▶ _Action item_: Scan the records for the string "diode" and copy every line that holds it.

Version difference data
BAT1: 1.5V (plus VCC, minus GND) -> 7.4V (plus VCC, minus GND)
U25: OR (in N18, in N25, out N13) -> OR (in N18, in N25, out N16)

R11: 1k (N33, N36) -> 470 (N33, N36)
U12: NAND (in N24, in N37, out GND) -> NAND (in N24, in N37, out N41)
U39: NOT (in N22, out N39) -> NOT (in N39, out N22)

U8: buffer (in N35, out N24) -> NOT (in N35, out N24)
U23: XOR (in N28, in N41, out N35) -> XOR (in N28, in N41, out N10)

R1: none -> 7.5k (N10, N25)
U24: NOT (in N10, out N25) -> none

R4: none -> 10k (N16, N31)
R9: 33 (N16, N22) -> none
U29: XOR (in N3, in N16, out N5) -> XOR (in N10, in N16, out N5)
---
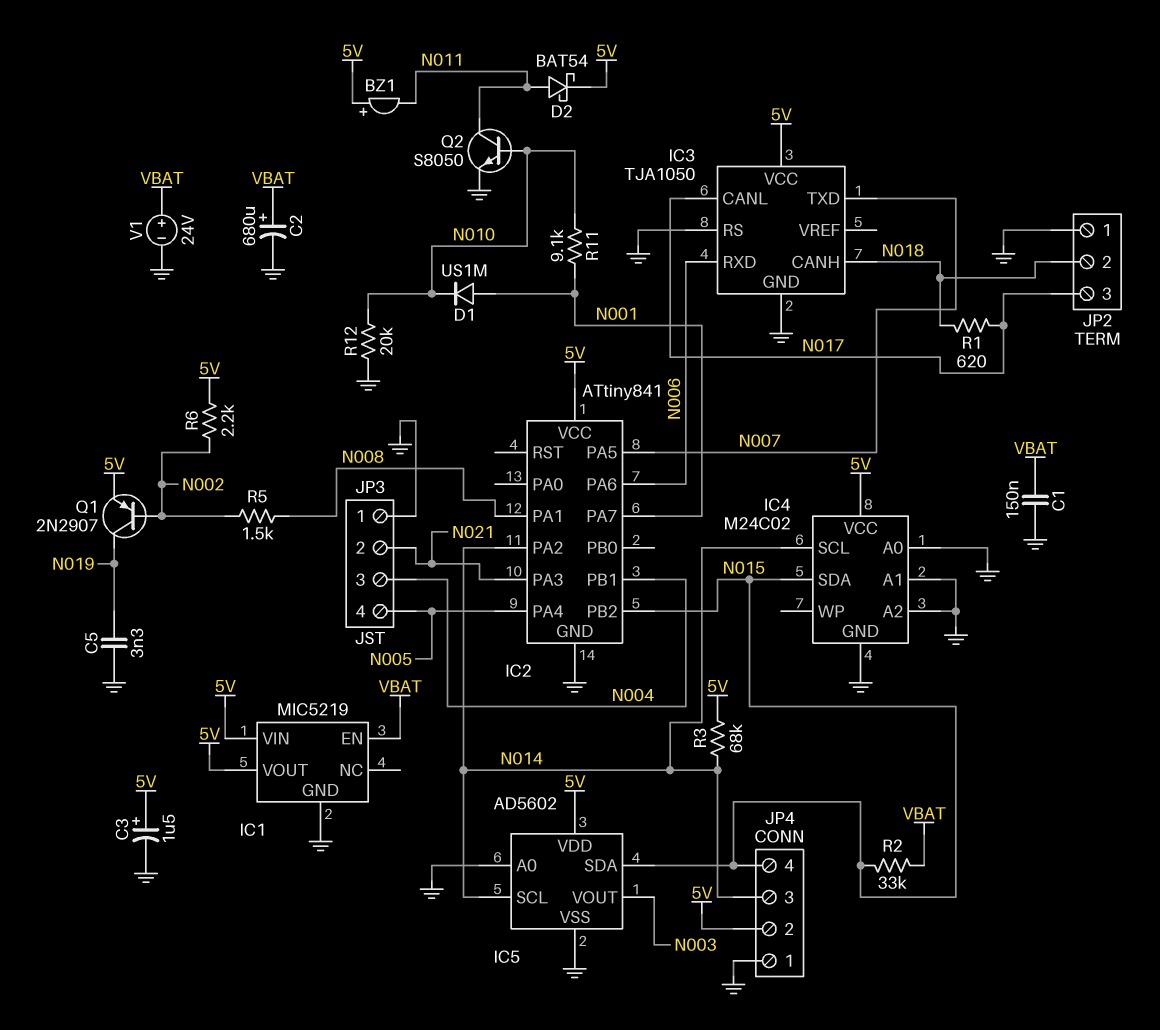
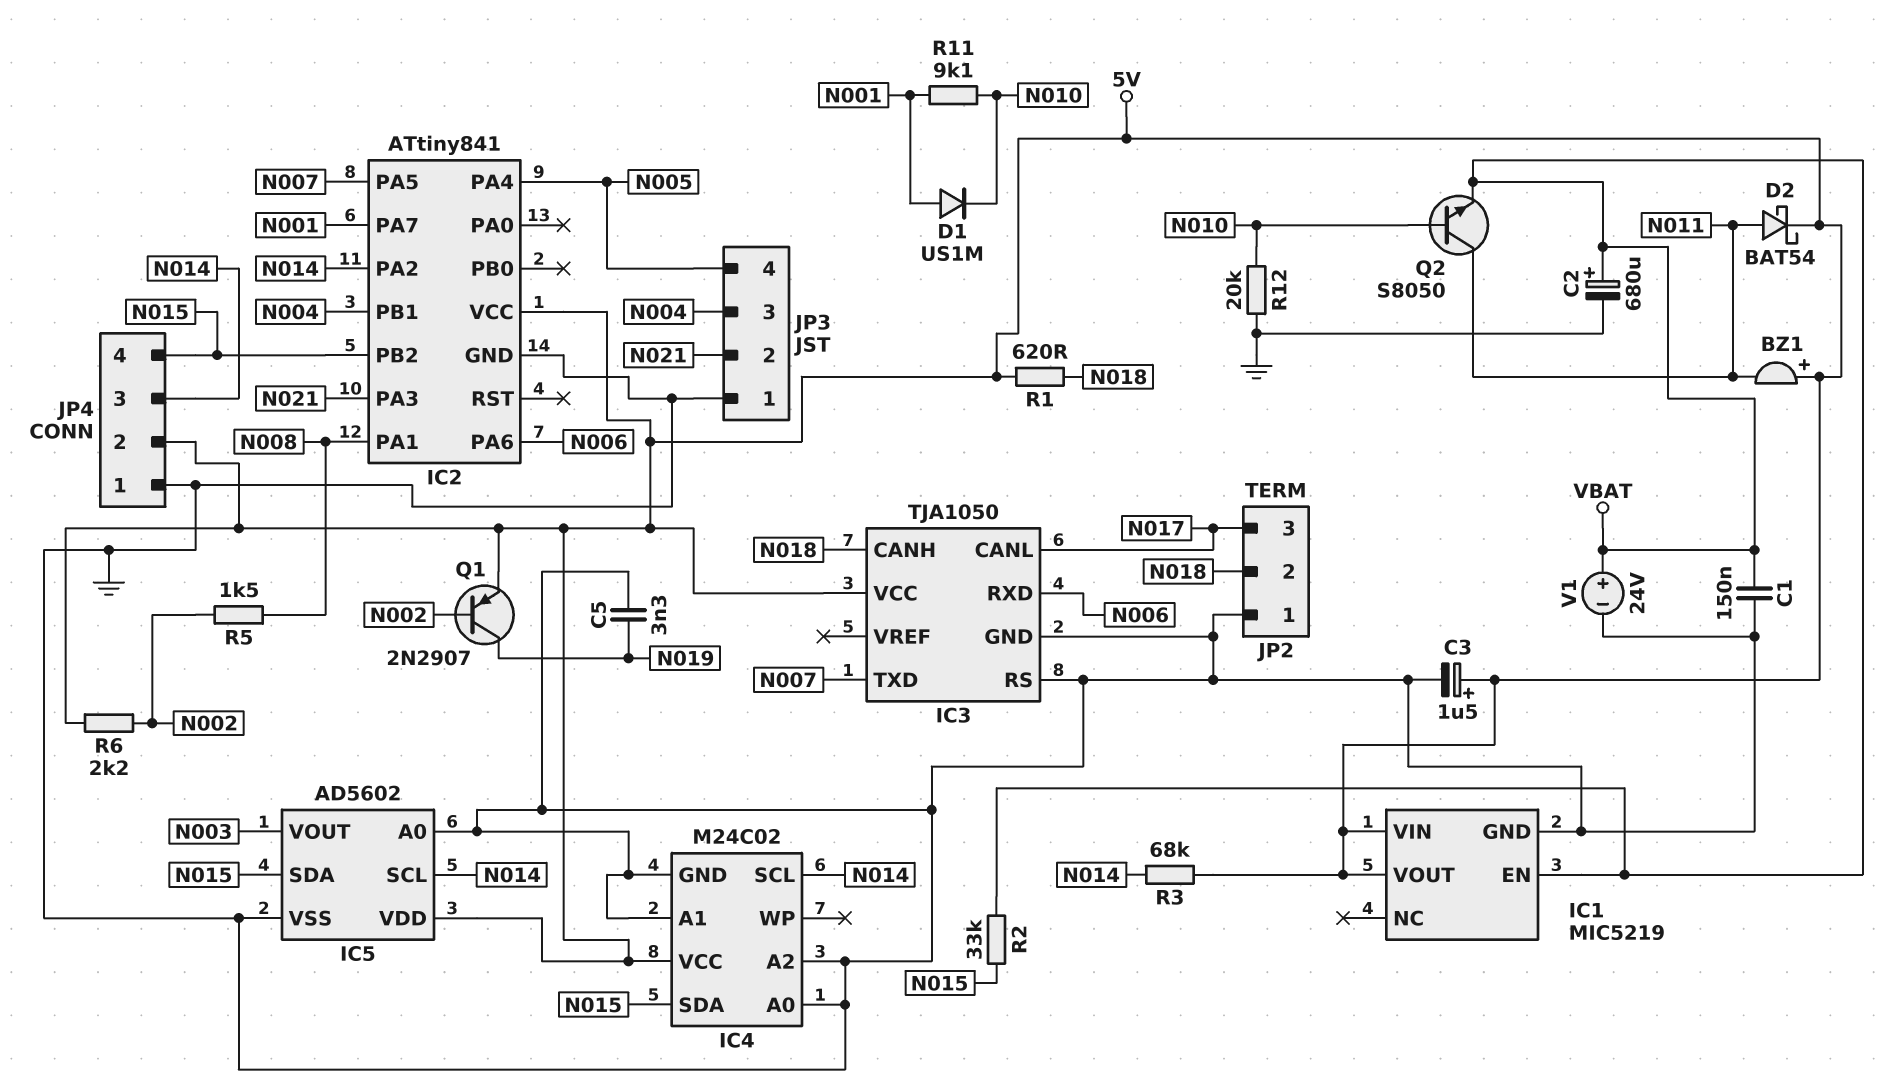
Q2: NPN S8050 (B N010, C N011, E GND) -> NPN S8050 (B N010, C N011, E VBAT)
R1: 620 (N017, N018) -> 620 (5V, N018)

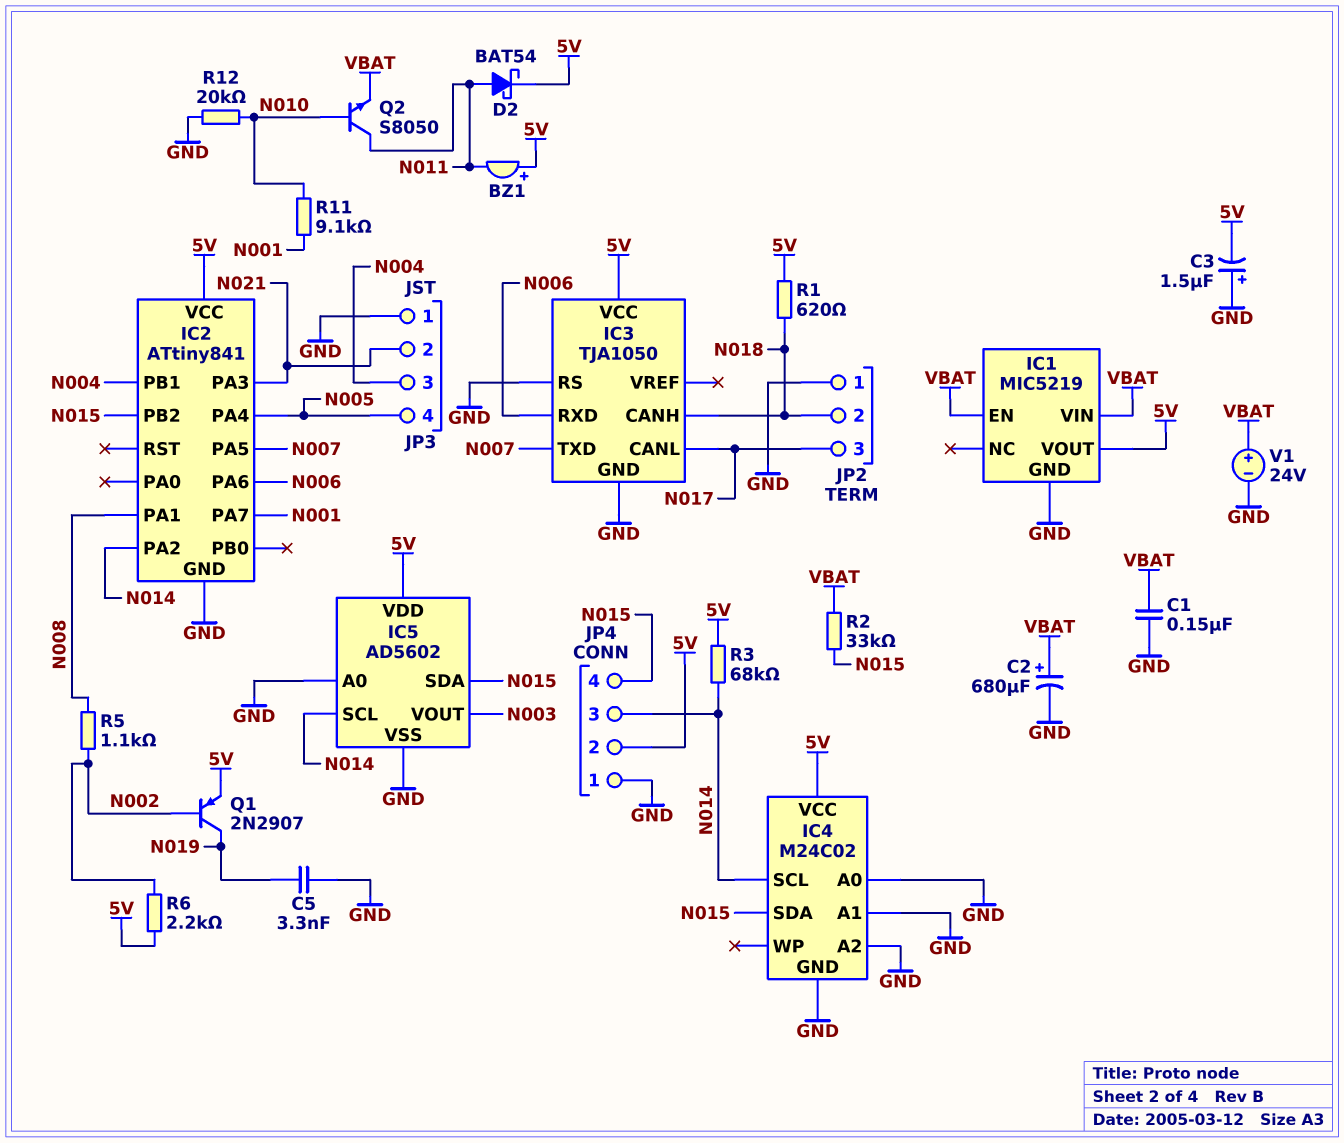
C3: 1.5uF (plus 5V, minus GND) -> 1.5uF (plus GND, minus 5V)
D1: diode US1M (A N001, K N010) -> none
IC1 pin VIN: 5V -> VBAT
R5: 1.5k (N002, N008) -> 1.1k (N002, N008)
--
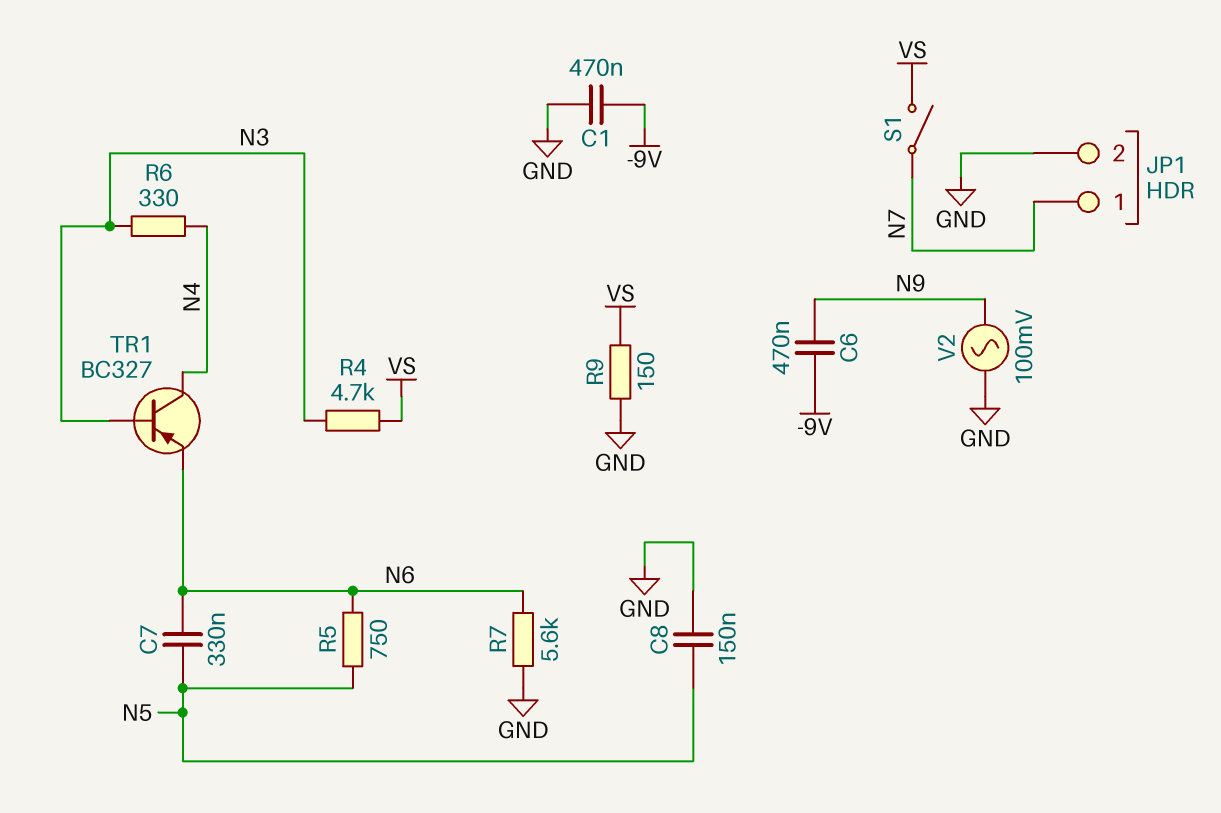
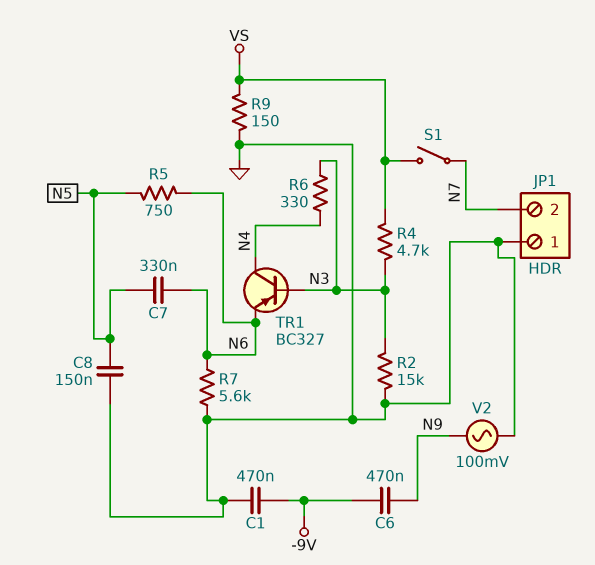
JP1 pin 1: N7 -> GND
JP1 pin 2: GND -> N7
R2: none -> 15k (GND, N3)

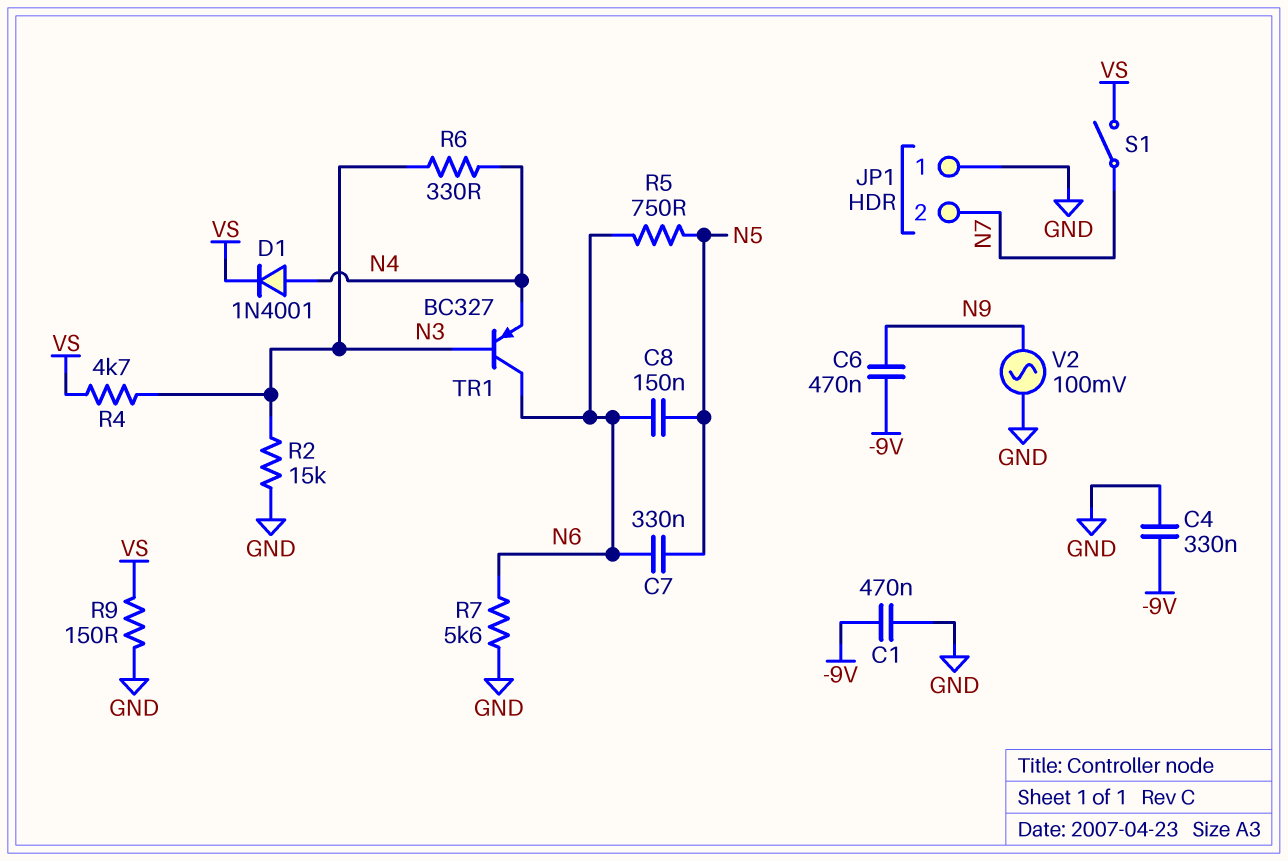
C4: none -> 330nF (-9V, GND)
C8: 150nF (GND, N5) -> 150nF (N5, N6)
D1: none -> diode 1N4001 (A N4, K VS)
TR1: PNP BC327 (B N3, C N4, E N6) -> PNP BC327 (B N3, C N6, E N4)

▶ _Solution for this task_:
D1: diode US1M (A N001, K N010) -> none
D1: none -> diode 1N4001 (A N4, K VS)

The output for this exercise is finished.